Study material START
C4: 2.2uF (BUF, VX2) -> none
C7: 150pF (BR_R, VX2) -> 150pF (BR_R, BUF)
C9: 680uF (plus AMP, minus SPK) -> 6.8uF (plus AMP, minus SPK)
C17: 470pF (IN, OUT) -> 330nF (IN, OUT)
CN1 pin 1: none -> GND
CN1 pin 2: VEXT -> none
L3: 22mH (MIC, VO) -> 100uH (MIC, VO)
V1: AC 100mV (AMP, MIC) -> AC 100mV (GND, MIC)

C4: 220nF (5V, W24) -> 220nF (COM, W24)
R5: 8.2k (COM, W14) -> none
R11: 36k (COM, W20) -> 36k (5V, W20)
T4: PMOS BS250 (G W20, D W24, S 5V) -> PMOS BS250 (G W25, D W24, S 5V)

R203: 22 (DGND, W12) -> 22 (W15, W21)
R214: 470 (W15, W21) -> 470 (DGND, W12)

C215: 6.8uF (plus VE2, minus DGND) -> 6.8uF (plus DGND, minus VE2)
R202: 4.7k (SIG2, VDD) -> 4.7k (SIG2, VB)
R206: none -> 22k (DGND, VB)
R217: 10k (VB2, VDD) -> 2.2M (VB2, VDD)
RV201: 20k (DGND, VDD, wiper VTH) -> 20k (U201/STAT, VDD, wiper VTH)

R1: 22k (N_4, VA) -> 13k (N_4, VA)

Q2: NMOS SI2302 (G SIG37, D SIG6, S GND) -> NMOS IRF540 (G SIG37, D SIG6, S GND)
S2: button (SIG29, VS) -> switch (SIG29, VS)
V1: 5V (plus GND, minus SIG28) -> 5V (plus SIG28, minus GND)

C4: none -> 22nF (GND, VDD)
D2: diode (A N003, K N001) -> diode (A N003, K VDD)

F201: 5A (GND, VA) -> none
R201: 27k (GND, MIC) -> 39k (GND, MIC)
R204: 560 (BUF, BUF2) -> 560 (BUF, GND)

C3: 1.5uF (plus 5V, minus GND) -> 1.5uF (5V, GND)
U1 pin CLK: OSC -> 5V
Study material END
What is expected:
Copy out the whole listing, exactly as written.

Exercise output:
C4: 2.2uF (BUF, VX2) -> none
C7: 150pF (BR_R, VX2) -> 150pF (BR_R, BUF)
C9: 680uF (plus AMP, minus SPK) -> 6.8uF (plus AMP, minus SPK)
C17: 470pF (IN, OUT) -> 330nF (IN, OUT)
CN1 pin 1: none -> GND
CN1 pin 2: VEXT -> none
L3: 22mH (MIC, VO) -> 100uH (MIC, VO)
V1: AC 100mV (AMP, MIC) -> AC 100mV (GND, MIC)

C4: 220nF (5V, W24) -> 220nF (COM, W24)
R5: 8.2k (COM, W14) -> none
R11: 36k (COM, W20) -> 36k (5V, W20)
T4: PMOS BS250 (G W20, D W24, S 5V) -> PMOS BS250 (G W25, D W24, S 5V)

R203: 22 (DGND, W12) -> 22 (W15, W21)
R214: 470 (W15, W21) -> 470 (DGND, W12)

C215: 6.8uF (plus VE2, minus DGND) -> 6.8uF (plus DGND, minus VE2)
R202: 4.7k (SIG2, VDD) -> 4.7k (SIG2, VB)
R206: none -> 22k (DGND, VB)
R217: 10k (VB2, VDD) -> 2.2M (VB2, VDD)
RV201: 20k (DGND, VDD, wiper VTH) -> 20k (U201/STAT, VDD, wiper VTH)

R1: 22k (N_4, VA) -> 13k (N_4, VA)

Q2: NMOS SI2302 (G SIG37, D SIG6, S GND) -> NMOS IRF540 (G SIG37, D SIG6, S GND)
S2: button (SIG29, VS) -> switch (SIG29, VS)
V1: 5V (plus GND, minus SIG28) -> 5V (plus SIG28, minus GND)

C4: none -> 22nF (GND, VDD)
D2: diode (A N003, K N001) -> diode (A N003, K VDD)

F201: 5A (GND, VA) -> none
R201: 27k (GND, MIC) -> 39k (GND, MIC)
R204: 560 (BUF, BUF2) -> 560 (BUF, GND)

C3: 1.5uF (plus 5V, minus GND) -> 1.5uF (5V, GND)
U1 pin CLK: OSC -> 5V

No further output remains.